Task: What you return should match the data word for word, minus the images.

(Change detection outputs)
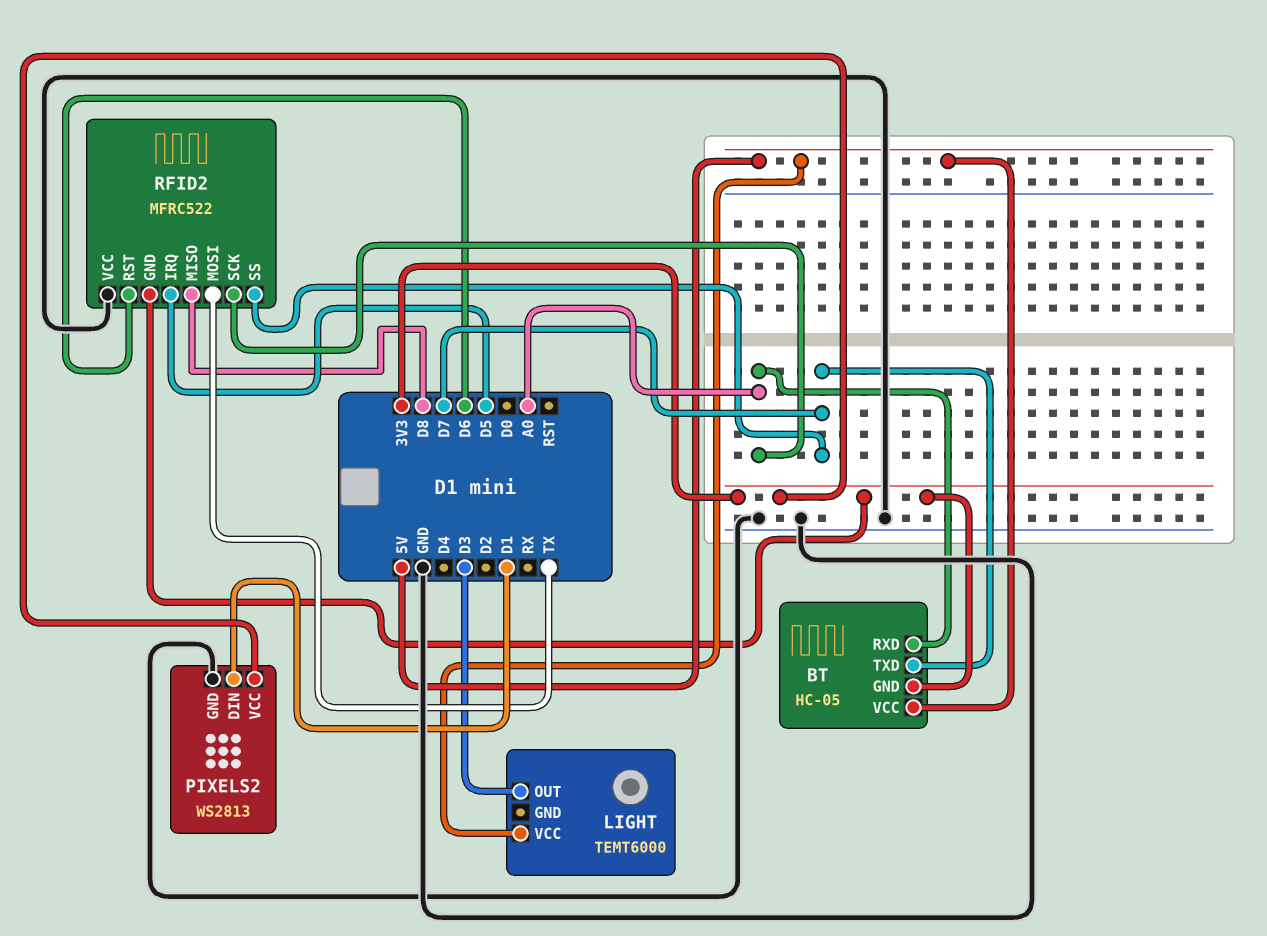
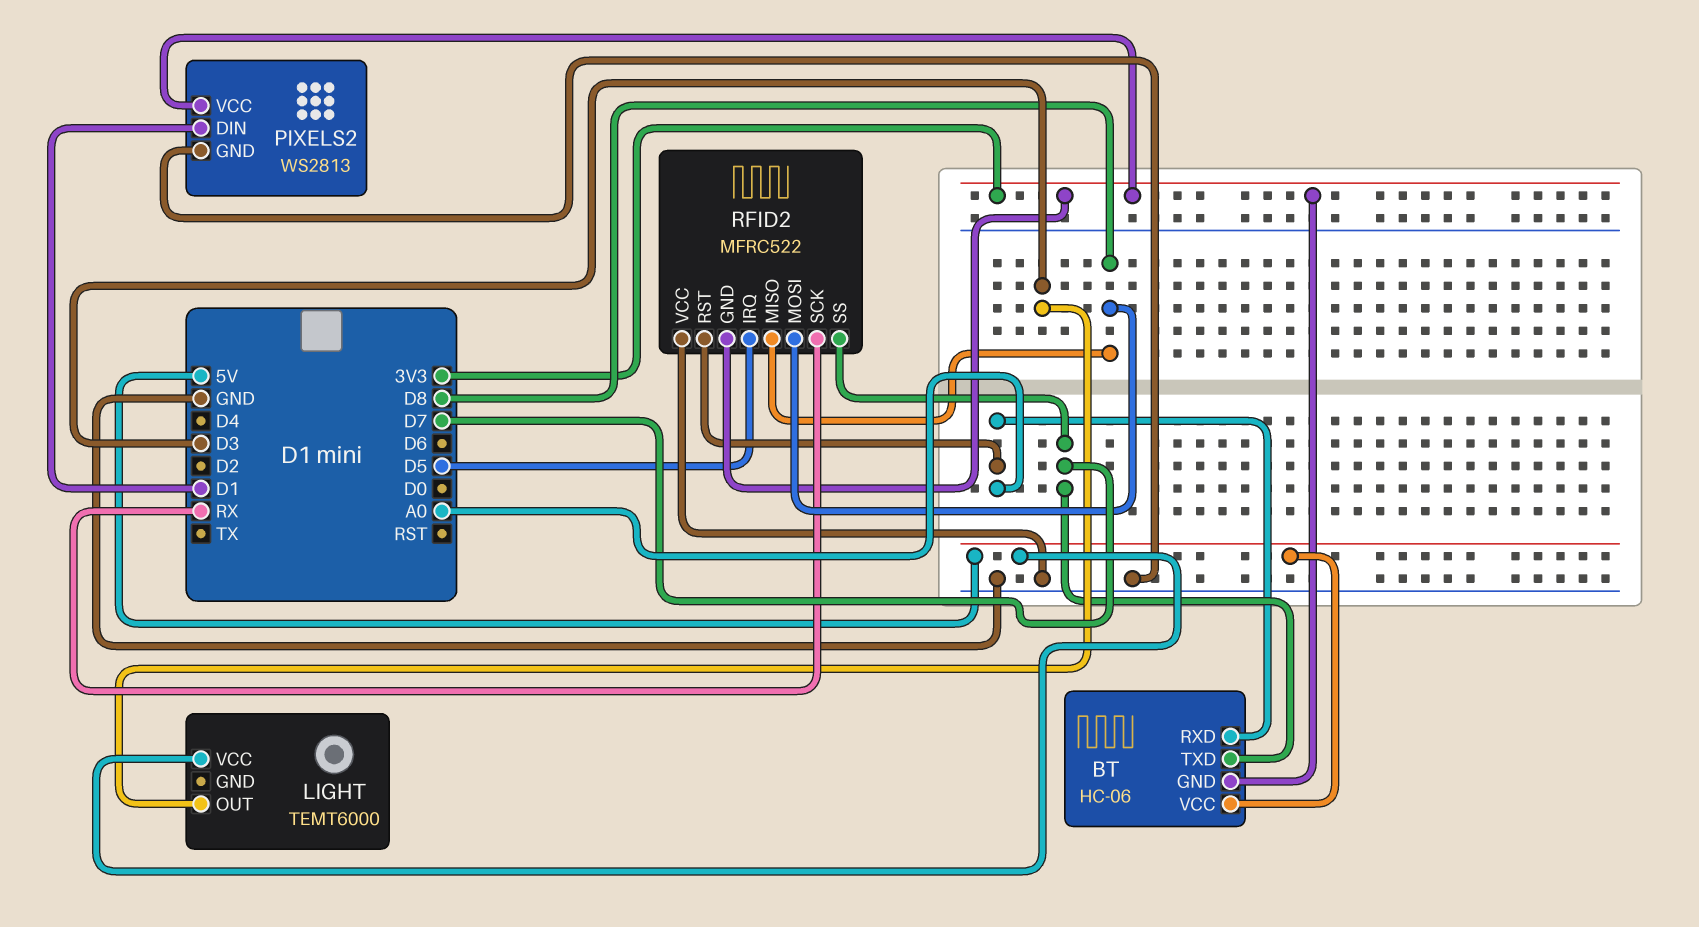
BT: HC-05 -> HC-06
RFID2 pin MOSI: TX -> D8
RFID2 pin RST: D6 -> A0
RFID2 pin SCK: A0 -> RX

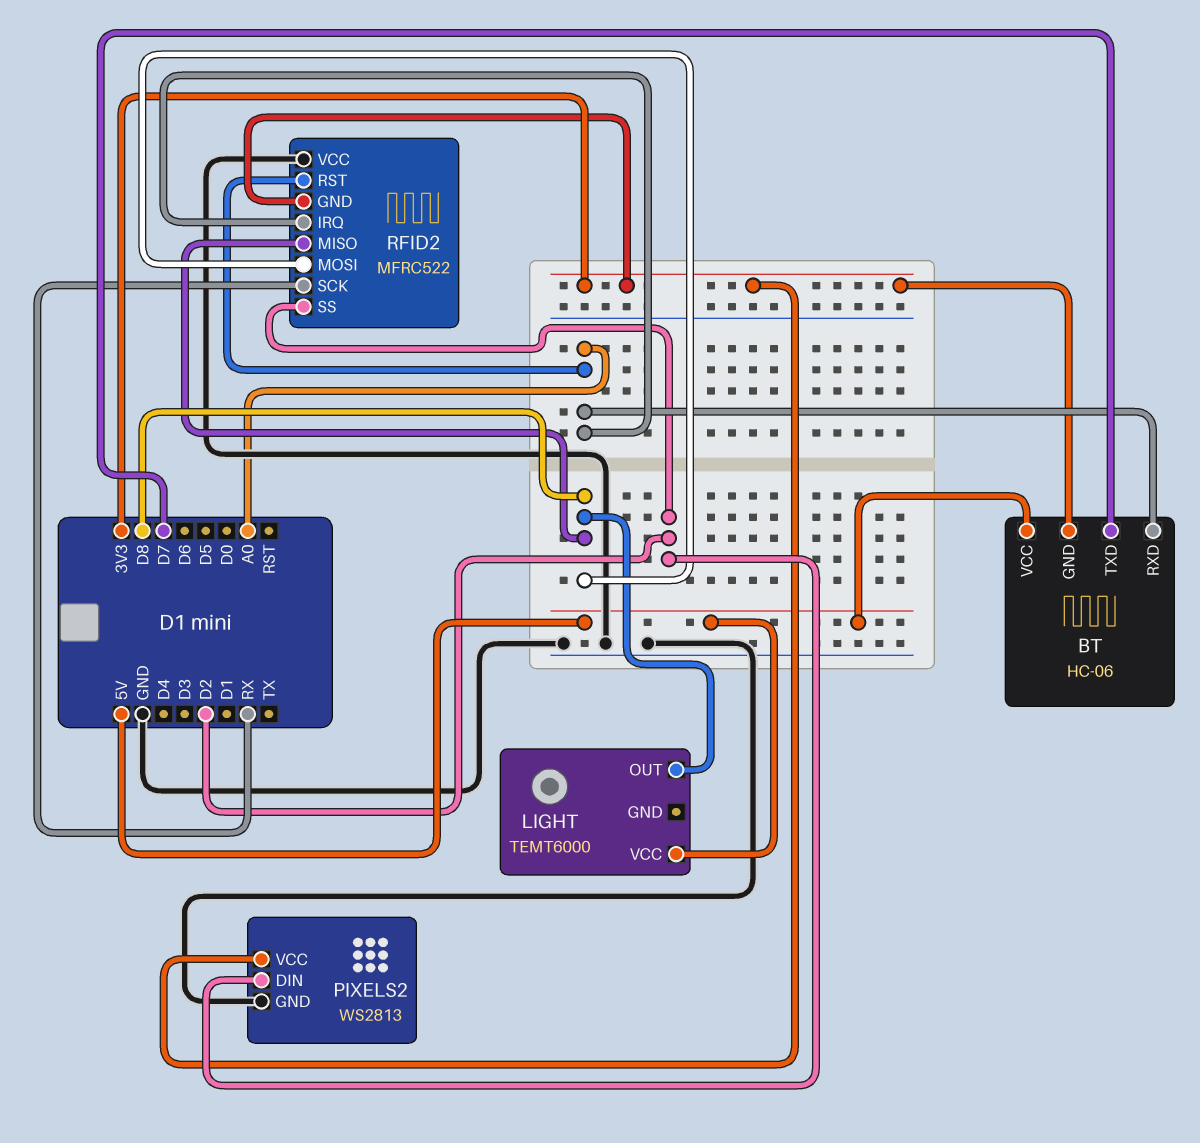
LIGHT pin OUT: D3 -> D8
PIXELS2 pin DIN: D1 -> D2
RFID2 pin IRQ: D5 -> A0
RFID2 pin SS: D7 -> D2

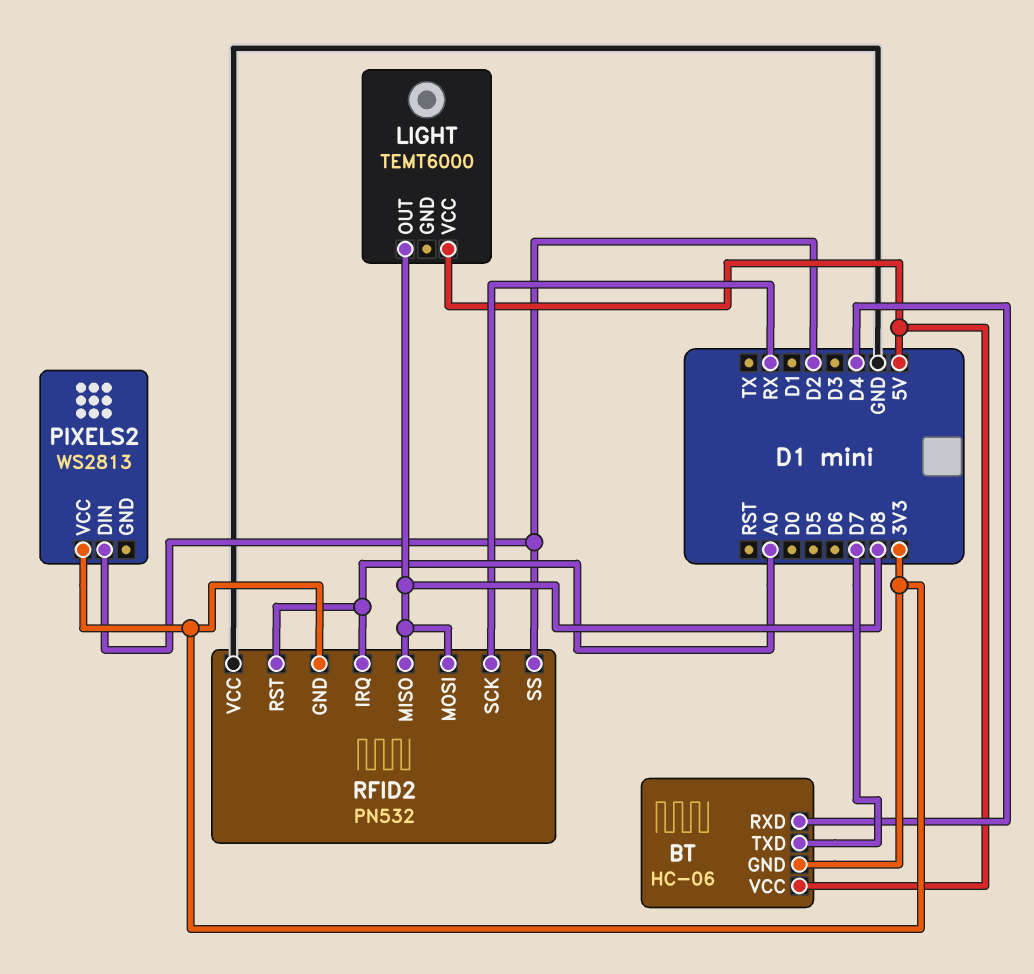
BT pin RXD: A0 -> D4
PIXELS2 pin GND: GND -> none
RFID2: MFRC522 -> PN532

Written response:
BT: HC-05 -> HC-06
RFID2 pin MOSI: TX -> D8
RFID2 pin RST: D6 -> A0
RFID2 pin SCK: A0 -> RX

LIGHT pin OUT: D3 -> D8
PIXELS2 pin DIN: D1 -> D2
RFID2 pin IRQ: D5 -> A0
RFID2 pin SS: D7 -> D2

BT pin RXD: A0 -> D4
PIXELS2 pin GND: GND -> none
RFID2: MFRC522 -> PN532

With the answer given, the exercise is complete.